# MATERIAL

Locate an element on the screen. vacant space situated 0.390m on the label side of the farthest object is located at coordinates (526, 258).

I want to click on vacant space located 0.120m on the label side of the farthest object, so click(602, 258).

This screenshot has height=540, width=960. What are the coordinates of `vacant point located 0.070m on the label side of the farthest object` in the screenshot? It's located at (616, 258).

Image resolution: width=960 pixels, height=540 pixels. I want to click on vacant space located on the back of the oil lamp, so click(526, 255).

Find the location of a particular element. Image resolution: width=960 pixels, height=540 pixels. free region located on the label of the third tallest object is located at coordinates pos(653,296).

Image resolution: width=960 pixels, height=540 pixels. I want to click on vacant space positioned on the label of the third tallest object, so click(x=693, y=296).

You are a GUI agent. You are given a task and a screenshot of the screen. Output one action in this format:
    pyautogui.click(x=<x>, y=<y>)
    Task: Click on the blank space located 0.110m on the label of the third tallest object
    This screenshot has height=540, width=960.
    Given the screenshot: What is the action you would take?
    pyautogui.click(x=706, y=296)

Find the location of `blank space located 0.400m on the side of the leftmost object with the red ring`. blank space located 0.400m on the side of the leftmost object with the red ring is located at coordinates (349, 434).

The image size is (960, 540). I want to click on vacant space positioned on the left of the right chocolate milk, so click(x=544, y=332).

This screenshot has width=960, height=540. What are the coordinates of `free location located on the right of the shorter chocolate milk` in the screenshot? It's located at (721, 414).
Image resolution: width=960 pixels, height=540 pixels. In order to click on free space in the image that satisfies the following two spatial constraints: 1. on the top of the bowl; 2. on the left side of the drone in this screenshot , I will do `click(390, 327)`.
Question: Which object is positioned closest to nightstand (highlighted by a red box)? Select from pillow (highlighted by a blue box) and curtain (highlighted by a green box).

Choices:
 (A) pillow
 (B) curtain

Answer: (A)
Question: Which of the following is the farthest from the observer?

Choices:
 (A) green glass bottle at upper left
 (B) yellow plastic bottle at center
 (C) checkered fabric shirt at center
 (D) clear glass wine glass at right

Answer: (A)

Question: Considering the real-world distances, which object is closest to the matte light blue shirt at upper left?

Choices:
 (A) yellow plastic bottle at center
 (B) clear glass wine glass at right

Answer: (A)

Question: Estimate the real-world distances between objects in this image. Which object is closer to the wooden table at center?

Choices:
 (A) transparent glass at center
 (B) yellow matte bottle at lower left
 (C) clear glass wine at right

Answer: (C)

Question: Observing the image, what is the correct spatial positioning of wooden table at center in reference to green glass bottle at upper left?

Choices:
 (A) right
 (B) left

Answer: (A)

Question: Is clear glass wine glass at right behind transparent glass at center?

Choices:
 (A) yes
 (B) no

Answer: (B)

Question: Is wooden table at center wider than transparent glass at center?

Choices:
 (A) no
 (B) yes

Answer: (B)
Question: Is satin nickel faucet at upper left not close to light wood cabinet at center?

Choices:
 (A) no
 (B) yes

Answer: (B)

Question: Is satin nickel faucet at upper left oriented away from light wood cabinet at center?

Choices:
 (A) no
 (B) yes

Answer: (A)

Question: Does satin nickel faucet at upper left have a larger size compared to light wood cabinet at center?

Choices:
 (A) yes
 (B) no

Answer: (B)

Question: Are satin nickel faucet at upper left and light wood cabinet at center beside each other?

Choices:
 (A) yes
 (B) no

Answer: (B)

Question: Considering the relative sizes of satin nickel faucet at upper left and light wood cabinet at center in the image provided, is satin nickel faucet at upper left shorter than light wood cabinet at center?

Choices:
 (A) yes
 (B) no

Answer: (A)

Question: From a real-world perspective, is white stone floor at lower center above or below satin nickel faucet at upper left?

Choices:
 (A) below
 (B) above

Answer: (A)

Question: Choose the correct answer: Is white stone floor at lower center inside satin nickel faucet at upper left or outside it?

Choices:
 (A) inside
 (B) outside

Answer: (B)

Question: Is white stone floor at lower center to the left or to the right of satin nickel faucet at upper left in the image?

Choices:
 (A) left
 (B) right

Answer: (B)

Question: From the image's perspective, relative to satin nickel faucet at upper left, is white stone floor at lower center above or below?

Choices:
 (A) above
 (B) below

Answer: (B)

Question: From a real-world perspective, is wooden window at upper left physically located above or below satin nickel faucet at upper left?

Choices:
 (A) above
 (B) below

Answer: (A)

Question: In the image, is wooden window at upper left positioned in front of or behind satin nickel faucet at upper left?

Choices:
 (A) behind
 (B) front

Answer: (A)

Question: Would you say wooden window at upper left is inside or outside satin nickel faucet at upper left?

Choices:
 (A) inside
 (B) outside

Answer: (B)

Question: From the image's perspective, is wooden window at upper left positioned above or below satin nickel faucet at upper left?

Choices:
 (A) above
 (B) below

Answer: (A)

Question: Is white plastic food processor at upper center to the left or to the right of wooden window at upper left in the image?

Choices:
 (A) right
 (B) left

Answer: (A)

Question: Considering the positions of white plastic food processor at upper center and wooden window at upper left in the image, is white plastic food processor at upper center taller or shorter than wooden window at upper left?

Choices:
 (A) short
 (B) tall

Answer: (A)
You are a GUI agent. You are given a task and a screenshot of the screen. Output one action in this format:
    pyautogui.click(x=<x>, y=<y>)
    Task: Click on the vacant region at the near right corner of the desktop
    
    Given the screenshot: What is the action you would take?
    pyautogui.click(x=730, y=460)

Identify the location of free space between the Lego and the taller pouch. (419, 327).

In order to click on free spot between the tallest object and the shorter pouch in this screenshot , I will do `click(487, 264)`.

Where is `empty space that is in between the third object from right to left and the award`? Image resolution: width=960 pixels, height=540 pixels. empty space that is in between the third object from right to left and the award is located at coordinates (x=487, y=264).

# THE TASK
Copy everything from the start of the records down to the line containing "pyautogui.click(x=706, y=296)", including that line, with no changes.

# FINISHED TASK
Locate an element on the screen. vacant space situated 0.390m on the label side of the farthest object is located at coordinates (526, 258).

I want to click on vacant space located 0.120m on the label side of the farthest object, so click(602, 258).

This screenshot has height=540, width=960. What are the coordinates of `vacant point located 0.070m on the label side of the farthest object` in the screenshot? It's located at (616, 258).

Image resolution: width=960 pixels, height=540 pixels. I want to click on vacant space located on the back of the oil lamp, so click(526, 255).

Find the location of a particular element. Image resolution: width=960 pixels, height=540 pixels. free region located on the label of the third tallest object is located at coordinates pos(653,296).

Image resolution: width=960 pixels, height=540 pixels. I want to click on vacant space positioned on the label of the third tallest object, so click(x=693, y=296).

You are a GUI agent. You are given a task and a screenshot of the screen. Output one action in this format:
    pyautogui.click(x=<x>, y=<y>)
    Task: Click on the blank space located 0.110m on the label of the third tallest object
    This screenshot has height=540, width=960.
    Given the screenshot: What is the action you would take?
    pyautogui.click(x=706, y=296)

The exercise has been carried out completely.